Work required – Images should not appear in the copy, yet every line of the listing below must be printed exactly.

Data block –
--- --- ---

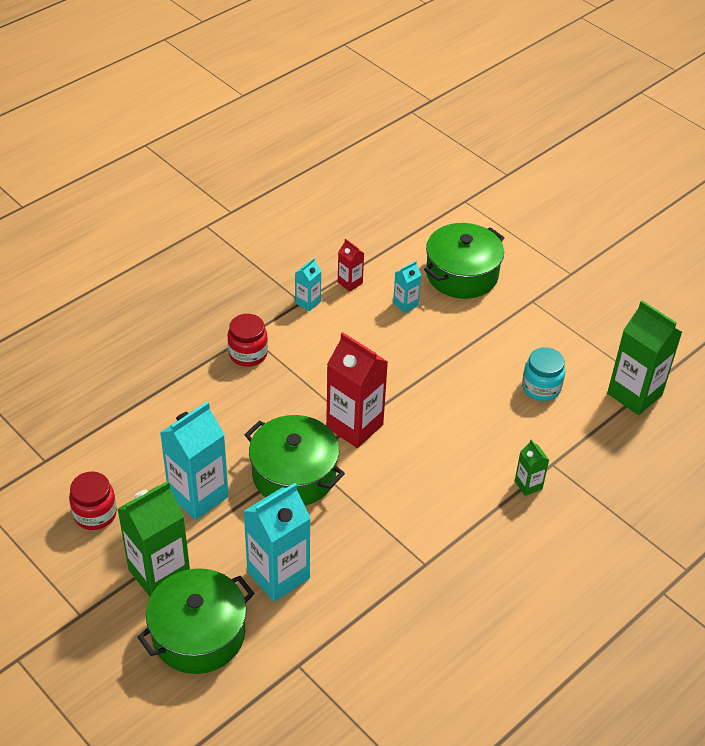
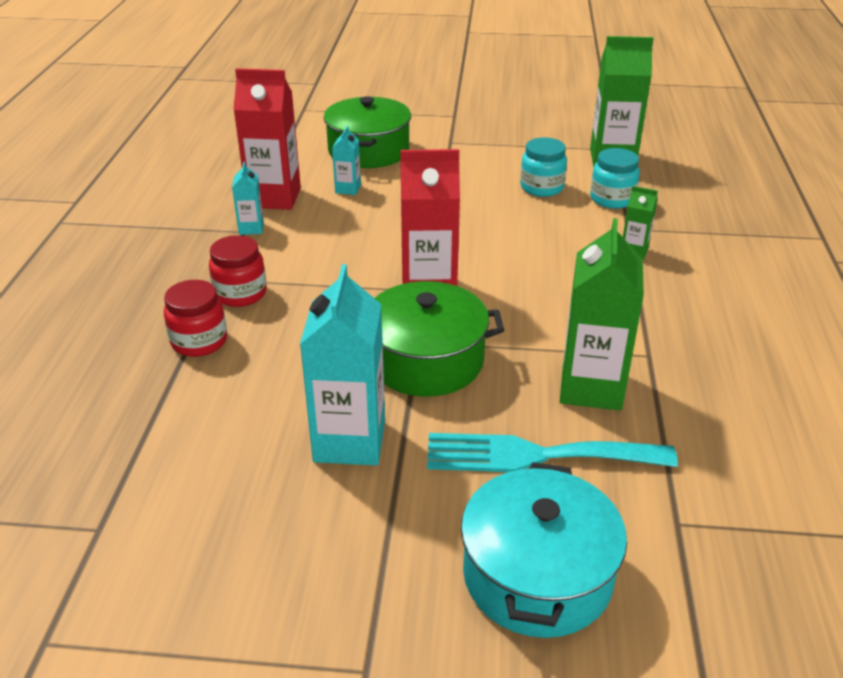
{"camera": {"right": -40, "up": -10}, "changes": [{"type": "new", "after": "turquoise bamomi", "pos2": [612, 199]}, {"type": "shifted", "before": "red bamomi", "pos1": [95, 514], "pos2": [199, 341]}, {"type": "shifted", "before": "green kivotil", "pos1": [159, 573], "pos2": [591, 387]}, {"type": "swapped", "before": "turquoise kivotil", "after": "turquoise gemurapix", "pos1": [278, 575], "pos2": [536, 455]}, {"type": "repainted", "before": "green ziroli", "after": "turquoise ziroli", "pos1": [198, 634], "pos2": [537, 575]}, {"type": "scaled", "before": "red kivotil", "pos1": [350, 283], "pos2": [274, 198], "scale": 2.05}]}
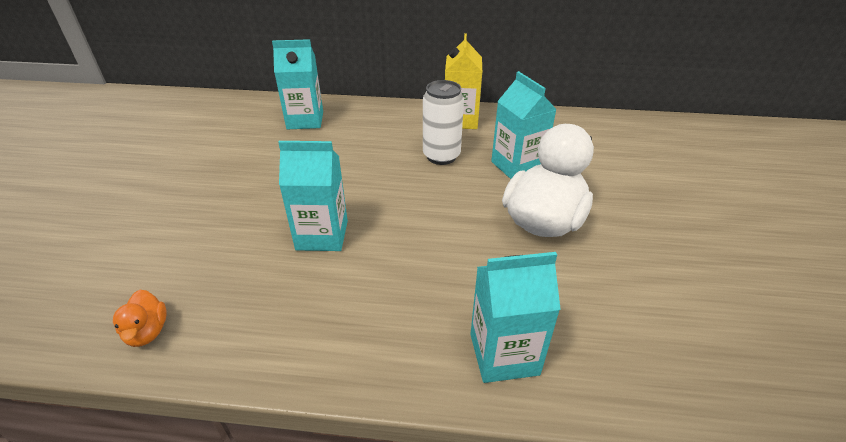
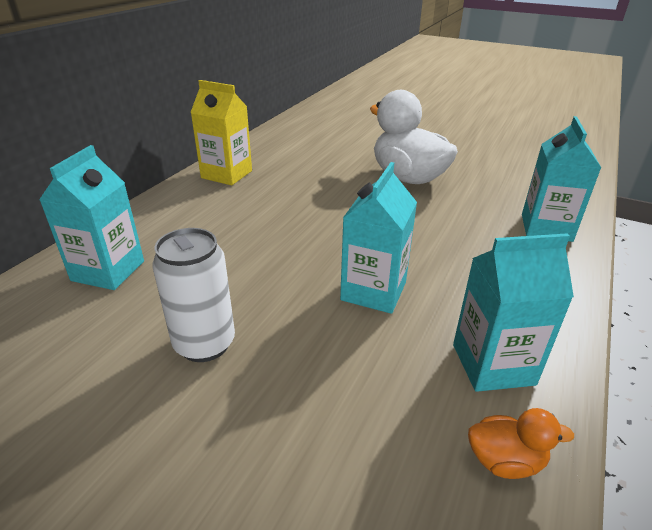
{"camera": {"right": -70, "up": -5}, "changes": [{"type": "shifted", "before": "white kilinukuk", "pos1": [441, 156], "pos2": [204, 344]}, {"type": "shifted", "before": "turquoise kivotil", "pos1": [517, 166], "pos2": [493, 364]}]}
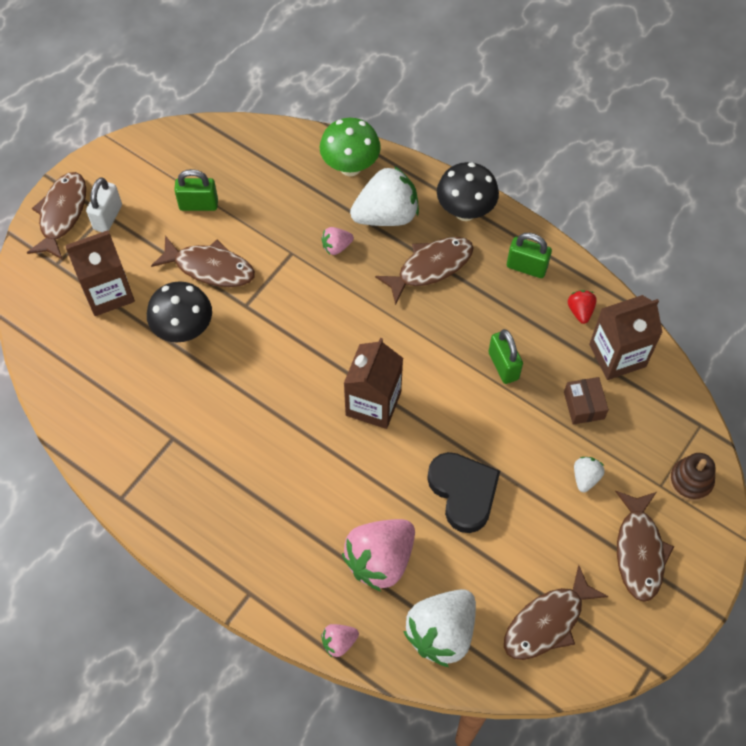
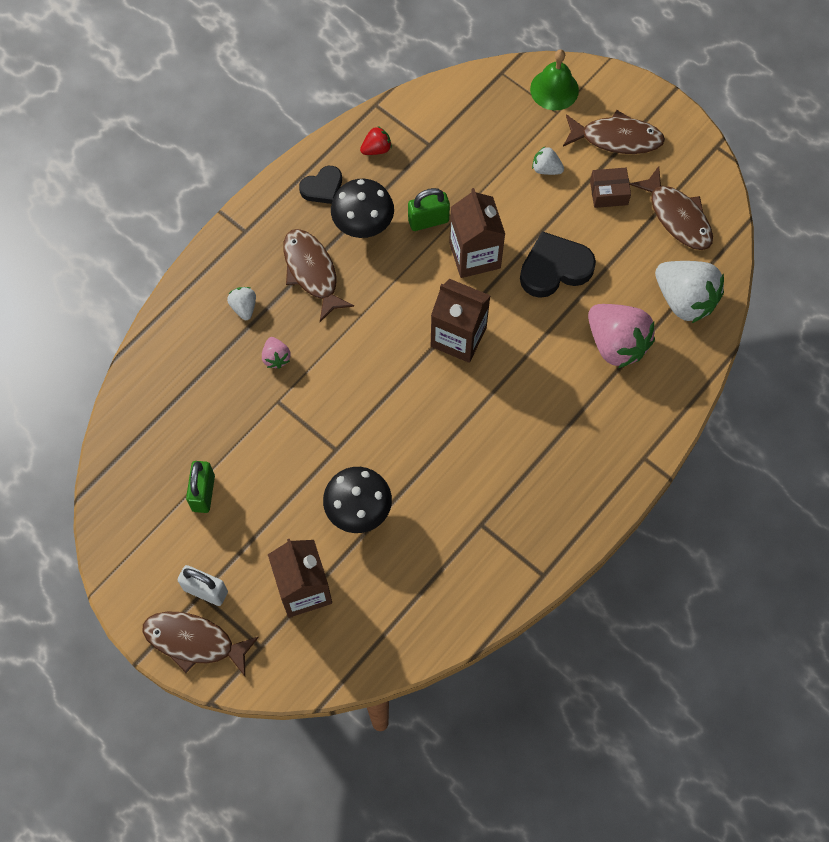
{"camera": {"right": -85, "up": 5}, "changes": [{"type": "gone", "before": "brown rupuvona", "pos1": [210, 268]}, {"type": "gone", "before": "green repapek", "pos1": [350, 167]}, {"type": "gone", "before": "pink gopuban", "pos1": [339, 642]}, {"type": "shifted", "before": "black repapek", "pos1": [465, 211], "pos2": [363, 226]}, {"type": "shifted", "before": "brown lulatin", "pos1": [584, 405], "pos2": [608, 193]}, {"type": "shifted", "before": "brown kivotil", "pos1": [617, 355], "pos2": [474, 255]}, {"type": "swapped", "before": "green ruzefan", "after": "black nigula", "pos1": [526, 267], "pos2": [322, 188]}, {"type": "swapped", "before": "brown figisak", "after": "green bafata", "pos1": [690, 481], "pos2": [554, 89]}, {"type": "rotated", "before": "red gopuban", "pos1": [580, 311], "pos2": [376, 149], "turn": 150}, {"type": "scaled", "before": "white gopuban", "pos1": [386, 215], "pos2": [244, 307], "scale": 0.47}]}
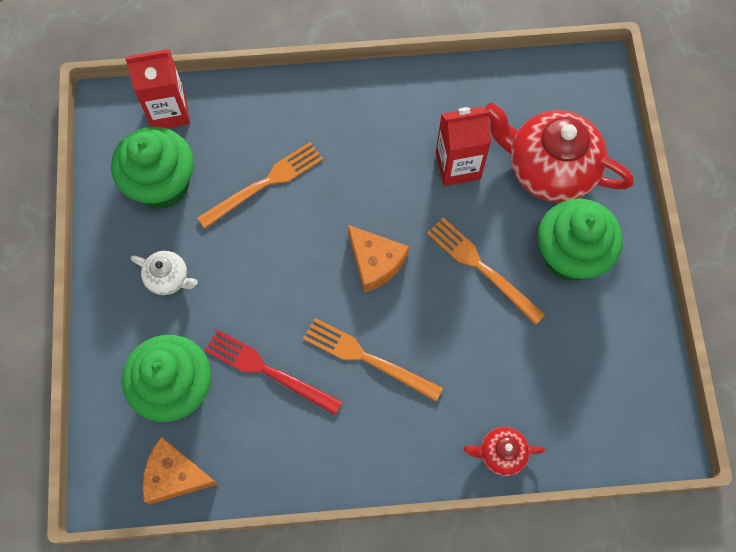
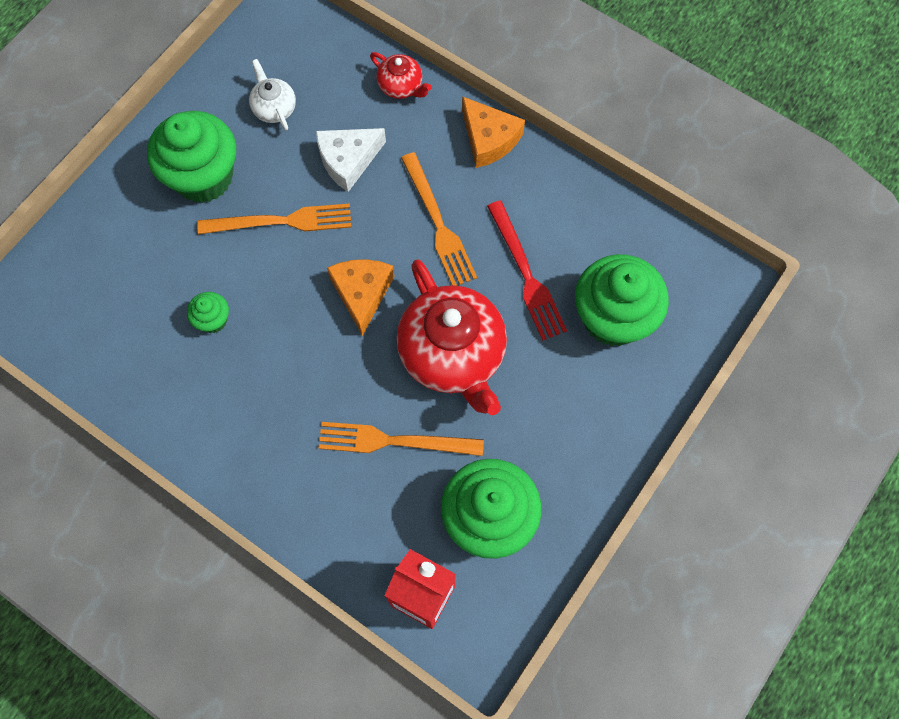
{"camera": {"right": -140, "up": 0}, "changes": [{"type": "new", "after": "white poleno", "pos2": [348, 160]}, {"type": "shifted", "before": "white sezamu", "pos1": [168, 278], "pos2": [274, 108]}, {"type": "shifted", "before": "orange poleno", "pos1": [175, 475], "pos2": [489, 139]}, {"type": "shifted", "before": "red sezamu", "pos1": [549, 169], "pos2": [453, 354]}, {"type": "swapped", "before": "red kivotil", "after": "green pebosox", "pos1": [458, 166], "pos2": [213, 320]}, {"type": "rotated", "before": "orange gemurapix", "pos1": [481, 268], "pos2": [281, 221], "turn": -90}]}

--- --- ---

Task result –
{"camera": {"right": -40, "up": -10}, "changes": [{"type": "new", "after": "turquoise bamomi", "pos2": [612, 199]}, {"type": "shifted", "before": "red bamomi", "pos1": [95, 514], "pos2": [199, 341]}, {"type": "shifted", "before": "green kivotil", "pos1": [159, 573], "pos2": [591, 387]}, {"type": "swapped", "before": "turquoise kivotil", "after": "turquoise gemurapix", "pos1": [278, 575], "pos2": [536, 455]}, {"type": "repainted", "before": "green ziroli", "after": "turquoise ziroli", "pos1": [198, 634], "pos2": [537, 575]}, {"type": "scaled", "before": "red kivotil", "pos1": [350, 283], "pos2": [274, 198], "scale": 2.05}]}
{"camera": {"right": -70, "up": -5}, "changes": [{"type": "shifted", "before": "white kilinukuk", "pos1": [441, 156], "pos2": [204, 344]}, {"type": "shifted", "before": "turquoise kivotil", "pos1": [517, 166], "pos2": [493, 364]}]}
{"camera": {"right": -85, "up": 5}, "changes": [{"type": "gone", "before": "brown rupuvona", "pos1": [210, 268]}, {"type": "gone", "before": "green repapek", "pos1": [350, 167]}, {"type": "gone", "before": "pink gopuban", "pos1": [339, 642]}, {"type": "shifted", "before": "black repapek", "pos1": [465, 211], "pos2": [363, 226]}, {"type": "shifted", "before": "brown lulatin", "pos1": [584, 405], "pos2": [608, 193]}, {"type": "shifted", "before": "brown kivotil", "pos1": [617, 355], "pos2": [474, 255]}, {"type": "swapped", "before": "green ruzefan", "after": "black nigula", "pos1": [526, 267], "pos2": [322, 188]}, {"type": "swapped", "before": "brown figisak", "after": "green bafata", "pos1": [690, 481], "pos2": [554, 89]}, {"type": "rotated", "before": "red gopuban", "pos1": [580, 311], "pos2": [376, 149], "turn": 150}, {"type": "scaled", "before": "white gopuban", "pos1": [386, 215], "pos2": [244, 307], "scale": 0.47}]}
{"camera": {"right": -140, "up": 0}, "changes": [{"type": "new", "after": "white poleno", "pos2": [348, 160]}, {"type": "shifted", "before": "white sezamu", "pos1": [168, 278], "pos2": [274, 108]}, {"type": "shifted", "before": "orange poleno", "pos1": [175, 475], "pos2": [489, 139]}, {"type": "shifted", "before": "red sezamu", "pos1": [549, 169], "pos2": [453, 354]}, {"type": "swapped", "before": "red kivotil", "after": "green pebosox", "pos1": [458, 166], "pos2": [213, 320]}, {"type": "rotated", "before": "orange gemurapix", "pos1": [481, 268], "pos2": [281, 221], "turn": -90}]}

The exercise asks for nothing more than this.